WORK ORDER
Look below for the line with "TFT pin RES: D4 -> D3". Retype it and every line after it to the end, exactly, but leave out the pictures.

Start of RECORDS FOR THE TASK

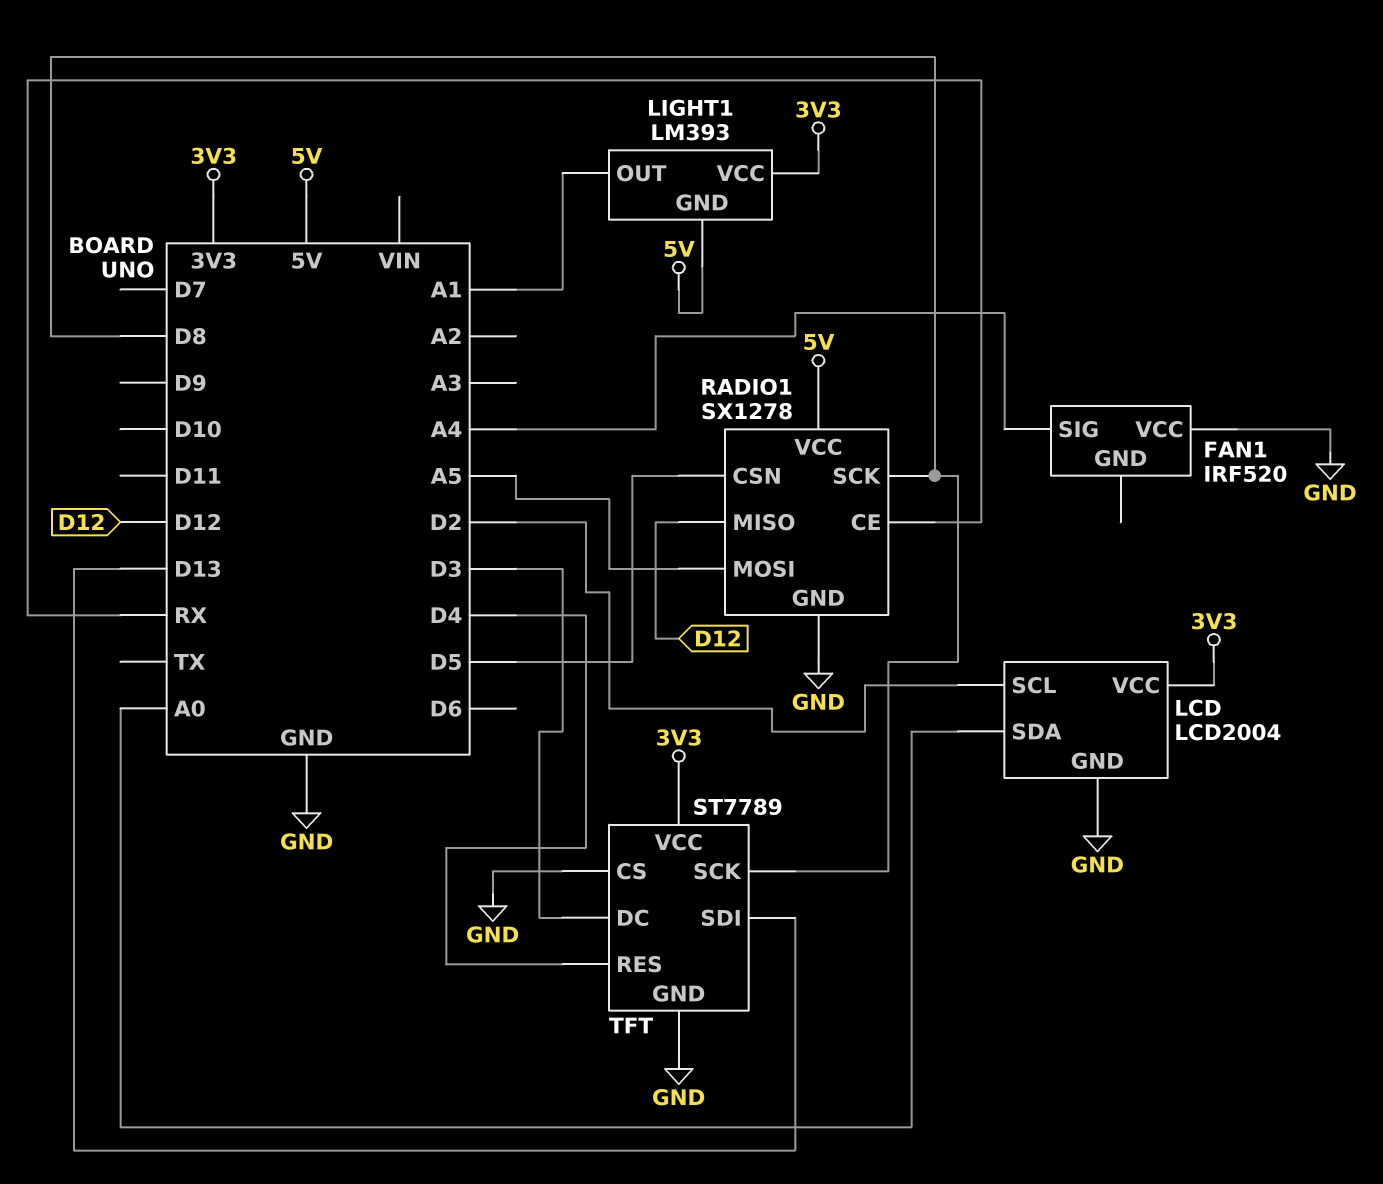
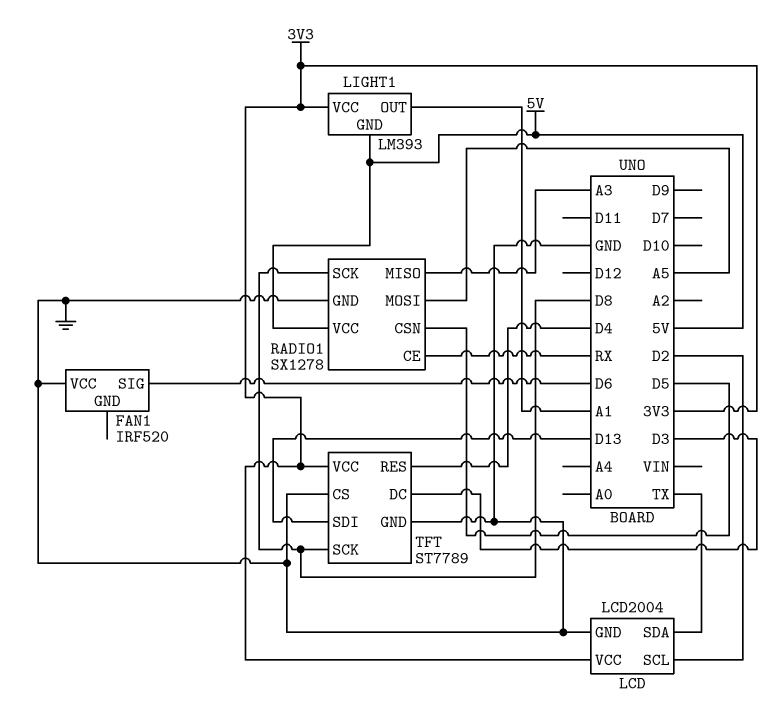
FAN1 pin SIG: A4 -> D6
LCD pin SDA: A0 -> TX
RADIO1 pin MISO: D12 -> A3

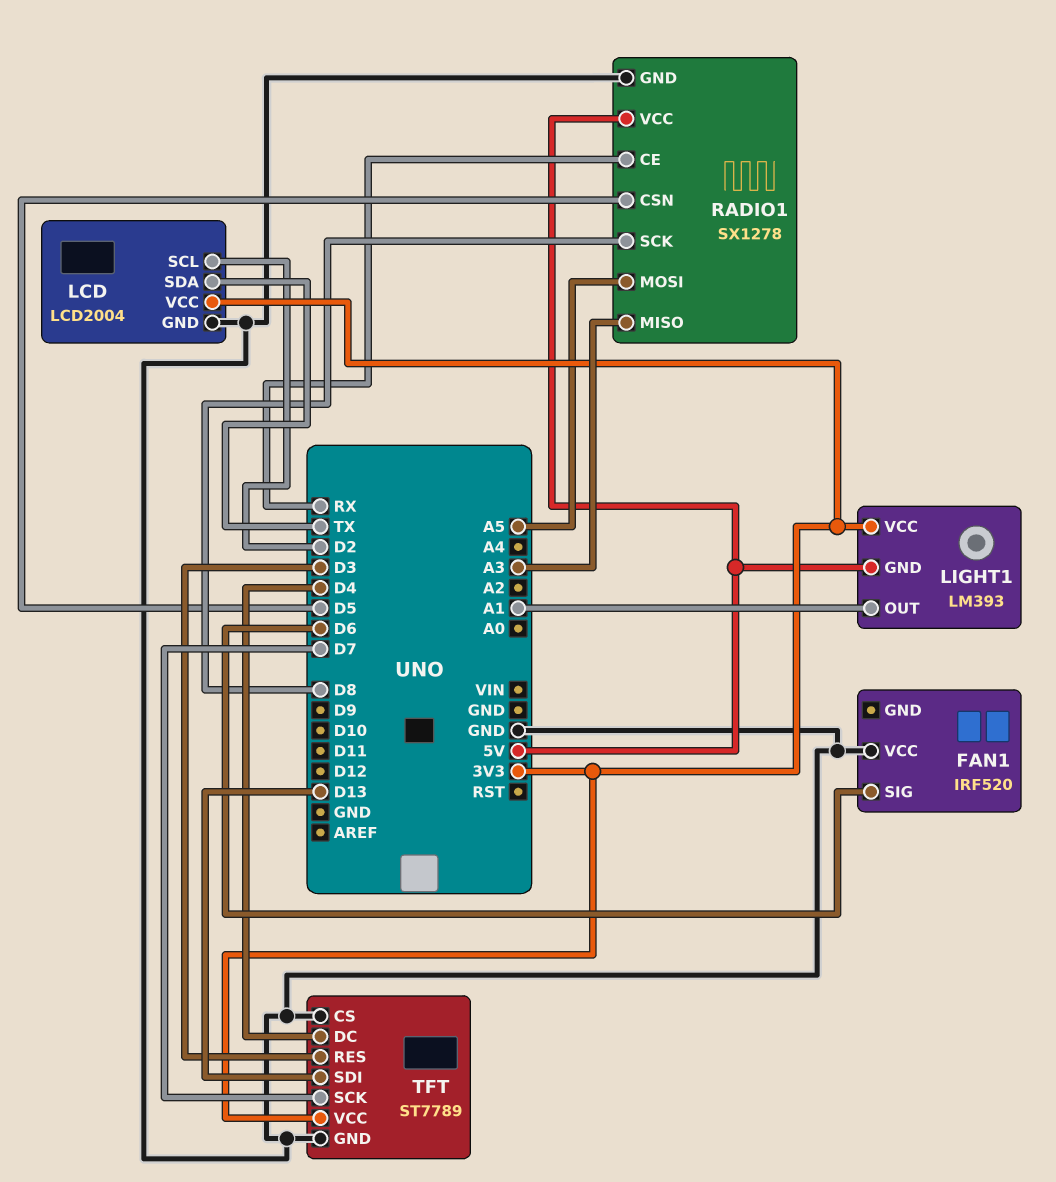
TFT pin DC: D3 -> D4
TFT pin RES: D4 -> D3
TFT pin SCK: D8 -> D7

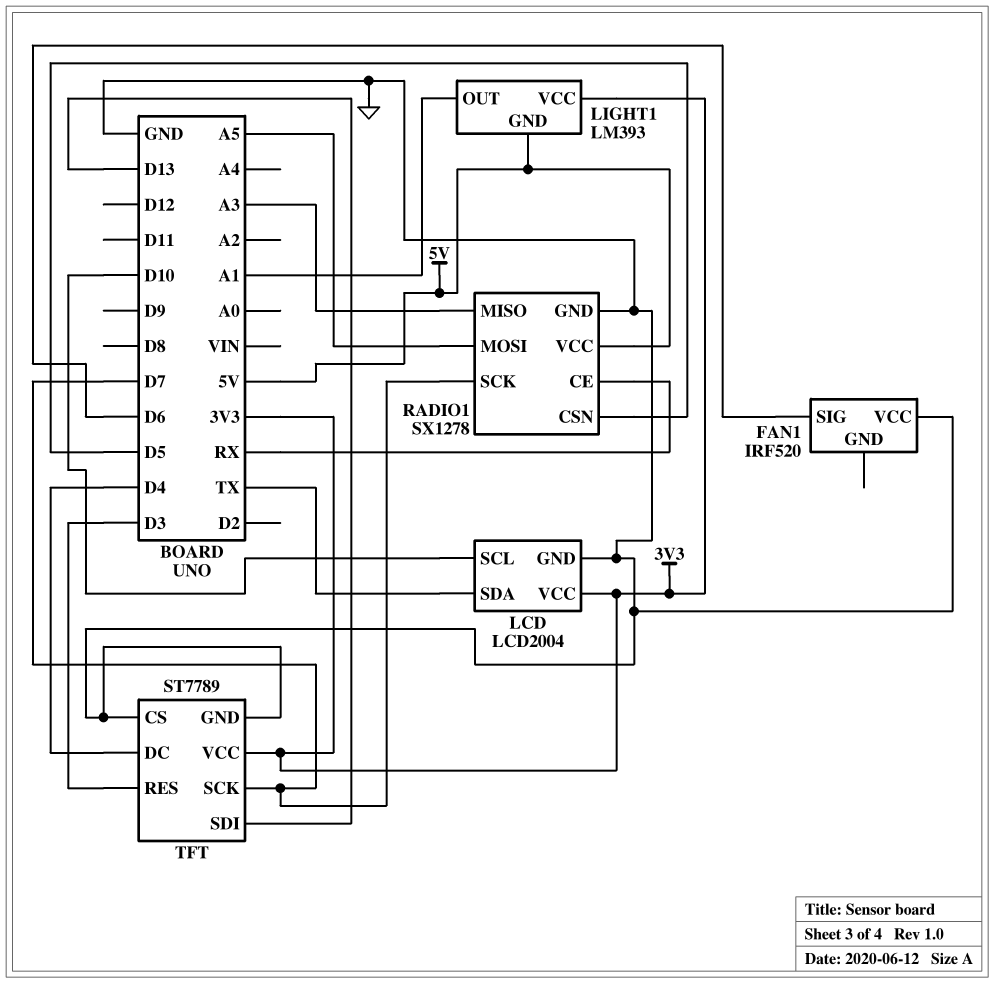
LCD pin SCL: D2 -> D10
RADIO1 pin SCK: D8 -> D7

End of RECORDS FOR THE TASK

TASK ANSWER
TFT pin RES: D4 -> D3
TFT pin SCK: D8 -> D7

LCD pin SCL: D2 -> D10
RADIO1 pin SCK: D8 -> D7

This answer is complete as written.